--- Task instructions ---
In the entries below, find the line with "yellow line: (180, 157)" and print exactly every line from there up to and including the line with "gray arrow: (293, 225) -> (136, 136), moved", with no other lines.
··· Excerpted records ···
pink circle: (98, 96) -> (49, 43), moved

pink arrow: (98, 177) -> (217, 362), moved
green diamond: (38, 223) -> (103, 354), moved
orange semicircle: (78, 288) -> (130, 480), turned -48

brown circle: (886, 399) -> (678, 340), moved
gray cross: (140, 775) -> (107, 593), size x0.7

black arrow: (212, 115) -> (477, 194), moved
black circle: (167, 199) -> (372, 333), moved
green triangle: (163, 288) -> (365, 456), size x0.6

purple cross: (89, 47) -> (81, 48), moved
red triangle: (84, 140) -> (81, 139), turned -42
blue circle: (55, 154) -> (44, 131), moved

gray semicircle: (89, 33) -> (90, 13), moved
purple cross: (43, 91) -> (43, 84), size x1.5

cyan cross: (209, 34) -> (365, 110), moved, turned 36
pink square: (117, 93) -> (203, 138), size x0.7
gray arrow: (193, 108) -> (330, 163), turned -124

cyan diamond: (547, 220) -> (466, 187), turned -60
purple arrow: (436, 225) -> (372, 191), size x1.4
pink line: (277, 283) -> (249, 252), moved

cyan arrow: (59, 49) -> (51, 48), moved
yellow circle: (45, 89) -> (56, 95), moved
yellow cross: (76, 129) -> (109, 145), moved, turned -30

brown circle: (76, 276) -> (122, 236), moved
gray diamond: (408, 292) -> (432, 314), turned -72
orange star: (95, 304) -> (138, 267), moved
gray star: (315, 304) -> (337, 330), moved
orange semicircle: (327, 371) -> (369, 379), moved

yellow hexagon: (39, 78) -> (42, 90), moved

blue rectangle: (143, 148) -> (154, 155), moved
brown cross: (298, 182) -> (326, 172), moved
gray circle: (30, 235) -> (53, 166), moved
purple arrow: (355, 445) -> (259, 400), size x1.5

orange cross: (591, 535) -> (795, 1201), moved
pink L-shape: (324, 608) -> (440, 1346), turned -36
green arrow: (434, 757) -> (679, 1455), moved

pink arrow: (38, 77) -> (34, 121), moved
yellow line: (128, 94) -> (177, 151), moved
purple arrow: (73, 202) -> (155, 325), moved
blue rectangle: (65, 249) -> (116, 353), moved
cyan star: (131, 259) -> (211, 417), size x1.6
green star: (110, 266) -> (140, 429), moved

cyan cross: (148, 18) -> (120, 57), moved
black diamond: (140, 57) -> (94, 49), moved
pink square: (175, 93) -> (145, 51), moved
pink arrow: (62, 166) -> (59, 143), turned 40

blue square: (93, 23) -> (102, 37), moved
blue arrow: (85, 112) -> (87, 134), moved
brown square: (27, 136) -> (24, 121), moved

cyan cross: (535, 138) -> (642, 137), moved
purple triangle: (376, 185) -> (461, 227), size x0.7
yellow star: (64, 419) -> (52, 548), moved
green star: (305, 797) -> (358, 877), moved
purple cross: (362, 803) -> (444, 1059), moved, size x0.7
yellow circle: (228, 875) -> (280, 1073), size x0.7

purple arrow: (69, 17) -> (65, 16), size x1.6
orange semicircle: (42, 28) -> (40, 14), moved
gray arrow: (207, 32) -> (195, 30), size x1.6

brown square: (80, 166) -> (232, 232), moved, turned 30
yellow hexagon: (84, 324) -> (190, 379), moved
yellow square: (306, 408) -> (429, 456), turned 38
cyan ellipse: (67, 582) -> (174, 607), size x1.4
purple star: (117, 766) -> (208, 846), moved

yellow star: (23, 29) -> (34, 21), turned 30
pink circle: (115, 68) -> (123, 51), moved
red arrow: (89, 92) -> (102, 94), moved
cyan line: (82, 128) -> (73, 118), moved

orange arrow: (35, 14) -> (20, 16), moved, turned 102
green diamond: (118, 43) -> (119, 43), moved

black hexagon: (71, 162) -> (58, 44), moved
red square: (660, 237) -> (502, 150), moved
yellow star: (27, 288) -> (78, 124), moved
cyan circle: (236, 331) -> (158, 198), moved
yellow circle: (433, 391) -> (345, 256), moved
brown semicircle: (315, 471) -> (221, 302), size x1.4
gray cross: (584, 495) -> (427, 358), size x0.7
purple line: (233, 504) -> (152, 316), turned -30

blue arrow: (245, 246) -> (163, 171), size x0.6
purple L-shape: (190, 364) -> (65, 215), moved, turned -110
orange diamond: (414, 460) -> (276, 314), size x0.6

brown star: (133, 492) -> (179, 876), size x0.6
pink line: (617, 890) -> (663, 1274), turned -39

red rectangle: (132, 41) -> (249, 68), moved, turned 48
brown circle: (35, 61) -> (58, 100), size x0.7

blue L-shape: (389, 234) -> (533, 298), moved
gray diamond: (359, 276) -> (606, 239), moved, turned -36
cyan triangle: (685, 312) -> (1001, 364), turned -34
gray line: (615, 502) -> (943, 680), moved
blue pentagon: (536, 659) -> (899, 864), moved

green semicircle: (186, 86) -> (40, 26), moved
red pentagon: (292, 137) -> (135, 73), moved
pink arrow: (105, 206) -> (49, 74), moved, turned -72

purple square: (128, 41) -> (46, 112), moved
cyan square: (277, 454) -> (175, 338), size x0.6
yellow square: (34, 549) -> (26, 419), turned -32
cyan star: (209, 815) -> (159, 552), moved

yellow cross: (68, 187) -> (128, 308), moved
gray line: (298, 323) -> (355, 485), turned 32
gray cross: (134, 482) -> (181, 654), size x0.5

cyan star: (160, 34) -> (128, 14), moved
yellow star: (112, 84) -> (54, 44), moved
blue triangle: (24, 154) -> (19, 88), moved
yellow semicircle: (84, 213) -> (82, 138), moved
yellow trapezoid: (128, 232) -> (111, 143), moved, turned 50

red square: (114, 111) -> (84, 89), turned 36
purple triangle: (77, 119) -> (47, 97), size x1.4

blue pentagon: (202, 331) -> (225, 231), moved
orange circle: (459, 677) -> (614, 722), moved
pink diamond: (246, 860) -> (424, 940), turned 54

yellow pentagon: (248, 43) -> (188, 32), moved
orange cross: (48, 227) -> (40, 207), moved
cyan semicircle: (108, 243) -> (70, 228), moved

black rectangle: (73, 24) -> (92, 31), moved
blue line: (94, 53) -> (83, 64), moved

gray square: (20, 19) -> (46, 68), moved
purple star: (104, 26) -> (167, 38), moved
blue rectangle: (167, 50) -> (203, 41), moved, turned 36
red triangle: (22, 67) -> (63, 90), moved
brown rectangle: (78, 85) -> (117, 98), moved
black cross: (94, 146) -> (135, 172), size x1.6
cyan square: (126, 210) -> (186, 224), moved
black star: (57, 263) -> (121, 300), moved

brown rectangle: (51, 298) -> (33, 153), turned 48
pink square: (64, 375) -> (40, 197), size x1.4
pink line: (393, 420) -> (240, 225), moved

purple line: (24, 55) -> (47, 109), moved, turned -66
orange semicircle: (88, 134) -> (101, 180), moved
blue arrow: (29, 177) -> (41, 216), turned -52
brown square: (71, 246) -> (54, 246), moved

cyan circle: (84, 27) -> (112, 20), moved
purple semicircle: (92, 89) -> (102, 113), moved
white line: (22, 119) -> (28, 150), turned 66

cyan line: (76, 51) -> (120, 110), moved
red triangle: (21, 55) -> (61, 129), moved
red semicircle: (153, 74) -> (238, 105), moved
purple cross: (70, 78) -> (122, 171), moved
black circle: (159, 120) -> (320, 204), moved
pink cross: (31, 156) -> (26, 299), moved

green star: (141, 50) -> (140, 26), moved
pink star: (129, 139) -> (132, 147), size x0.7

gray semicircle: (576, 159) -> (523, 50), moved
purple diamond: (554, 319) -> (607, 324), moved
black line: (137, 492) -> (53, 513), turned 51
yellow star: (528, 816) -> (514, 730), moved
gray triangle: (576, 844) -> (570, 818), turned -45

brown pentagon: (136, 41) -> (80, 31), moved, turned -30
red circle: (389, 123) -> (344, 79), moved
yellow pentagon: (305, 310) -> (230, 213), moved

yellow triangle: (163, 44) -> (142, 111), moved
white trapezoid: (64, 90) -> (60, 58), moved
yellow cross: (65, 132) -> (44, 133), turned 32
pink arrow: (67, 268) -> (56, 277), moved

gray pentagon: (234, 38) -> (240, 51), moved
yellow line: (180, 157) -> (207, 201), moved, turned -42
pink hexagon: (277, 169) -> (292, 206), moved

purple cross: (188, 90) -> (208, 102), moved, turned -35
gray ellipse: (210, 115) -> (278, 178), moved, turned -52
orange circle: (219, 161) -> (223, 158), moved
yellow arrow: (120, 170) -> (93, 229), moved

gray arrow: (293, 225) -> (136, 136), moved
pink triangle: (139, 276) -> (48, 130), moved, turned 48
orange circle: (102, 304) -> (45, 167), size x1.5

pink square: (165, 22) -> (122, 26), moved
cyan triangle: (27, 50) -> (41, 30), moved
···
--- Result of the task ---
yellow line: (180, 157) -> (207, 201), moved, turned -42
pink hexagon: (277, 169) -> (292, 206), moved

purple cross: (188, 90) -> (208, 102), moved, turned -35
gray ellipse: (210, 115) -> (278, 178), moved, turned -52
orange circle: (219, 161) -> (223, 158), moved
yellow arrow: (120, 170) -> (93, 229), moved

gray arrow: (293, 225) -> (136, 136), moved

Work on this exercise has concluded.